(DATA UNDER STUDY)
===============
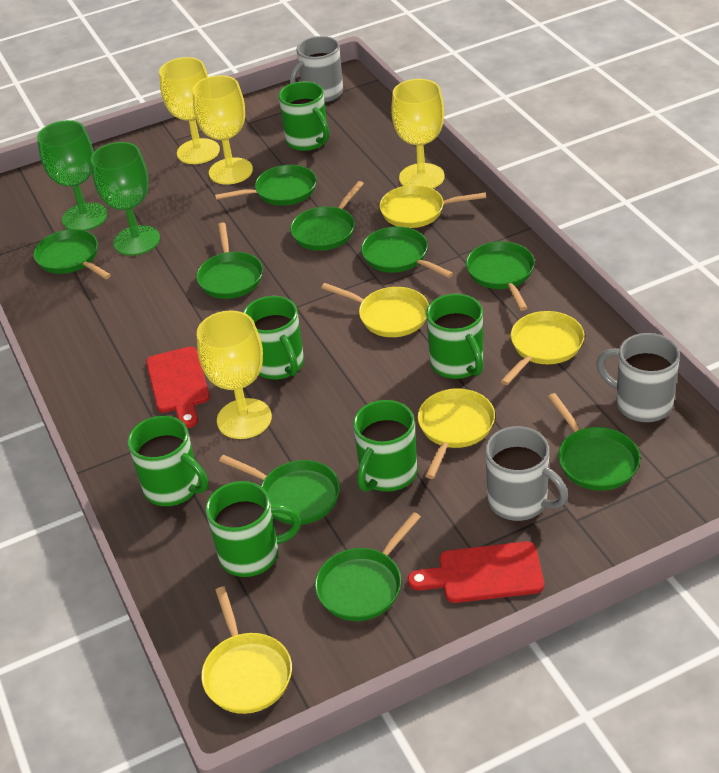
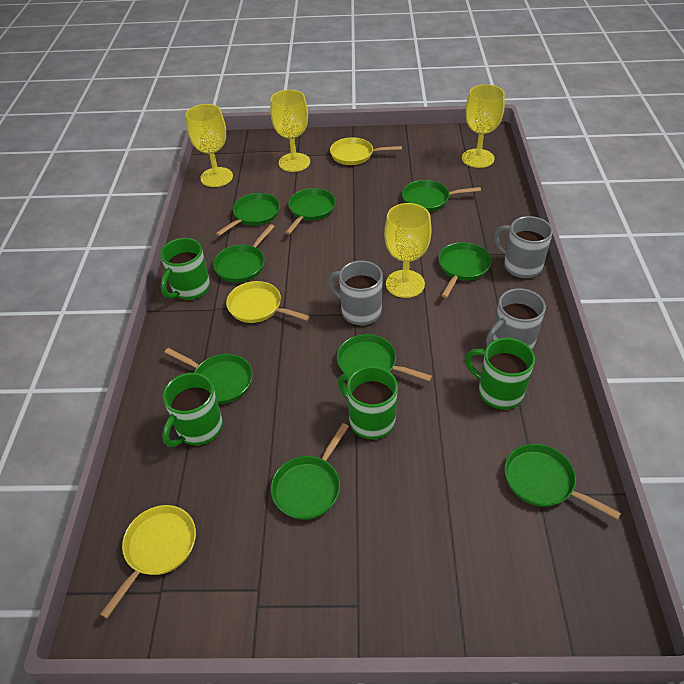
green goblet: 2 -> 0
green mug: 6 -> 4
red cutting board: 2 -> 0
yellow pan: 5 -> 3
===============
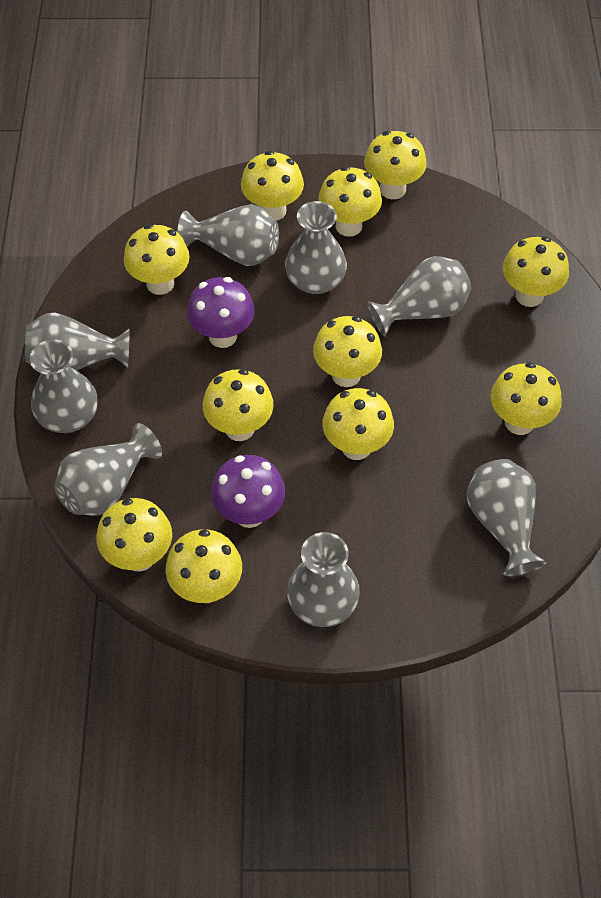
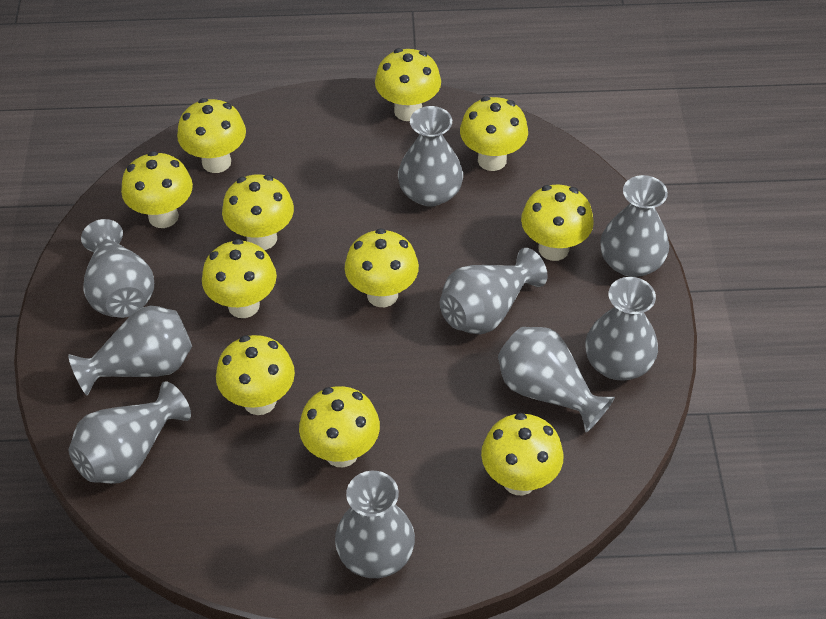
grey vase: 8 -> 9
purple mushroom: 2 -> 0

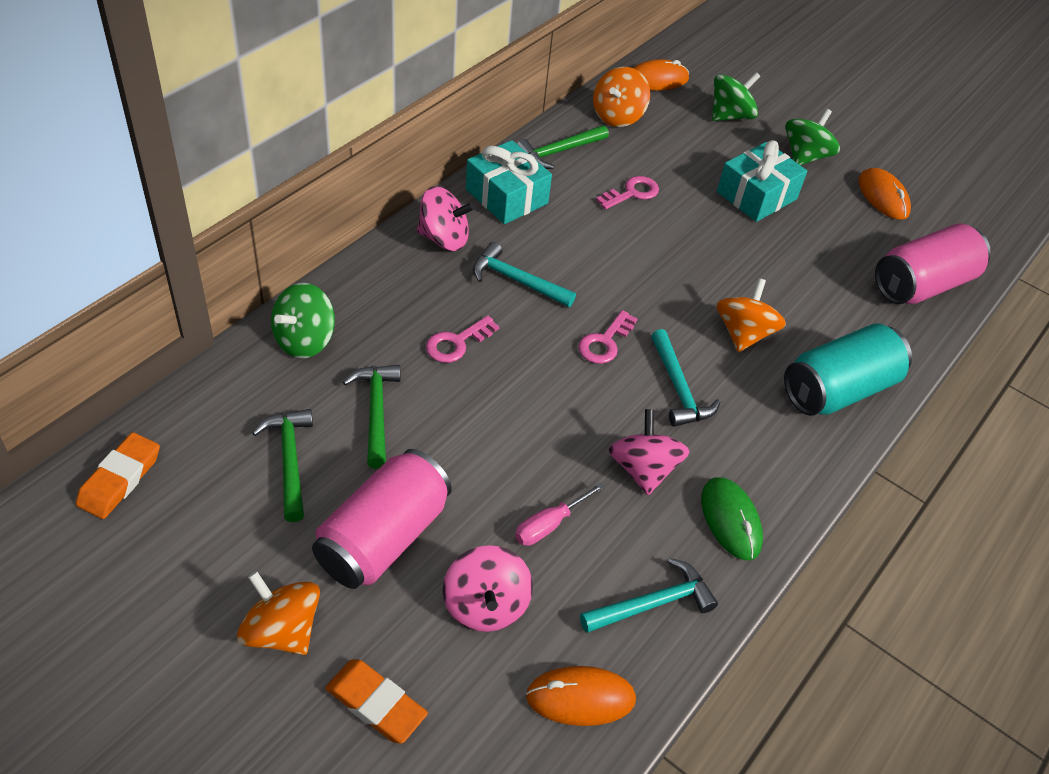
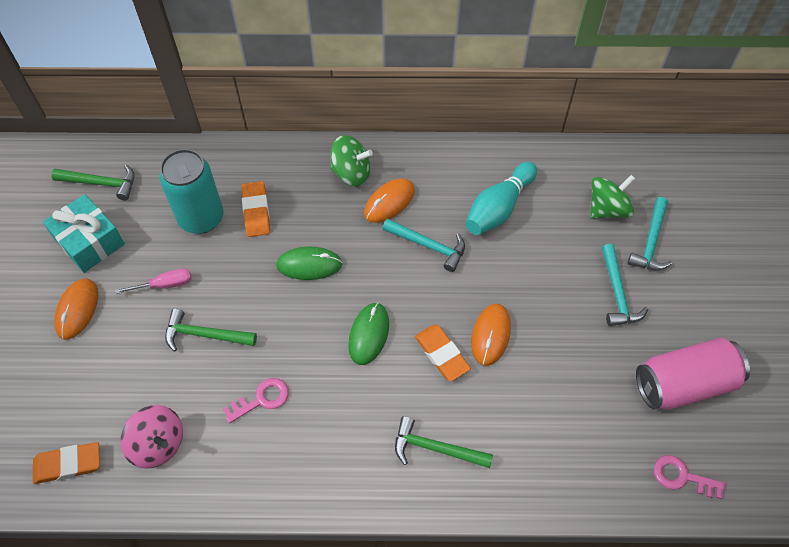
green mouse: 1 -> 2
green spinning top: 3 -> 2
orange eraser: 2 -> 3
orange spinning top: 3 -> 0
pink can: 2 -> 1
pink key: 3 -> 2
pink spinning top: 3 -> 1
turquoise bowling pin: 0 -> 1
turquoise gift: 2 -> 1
===============
(PROBLEM TO WORK ON) Out of the data above, set down the lines from the one with "green goblet: 2 -> 0" to the one with "yellow pan: 5 -> 3", both included, exactly as written and with no additions.

(OUTPUT FOR THIS TASK)
green goblet: 2 -> 0
green mug: 6 -> 4
red cutting board: 2 -> 0
yellow pan: 5 -> 3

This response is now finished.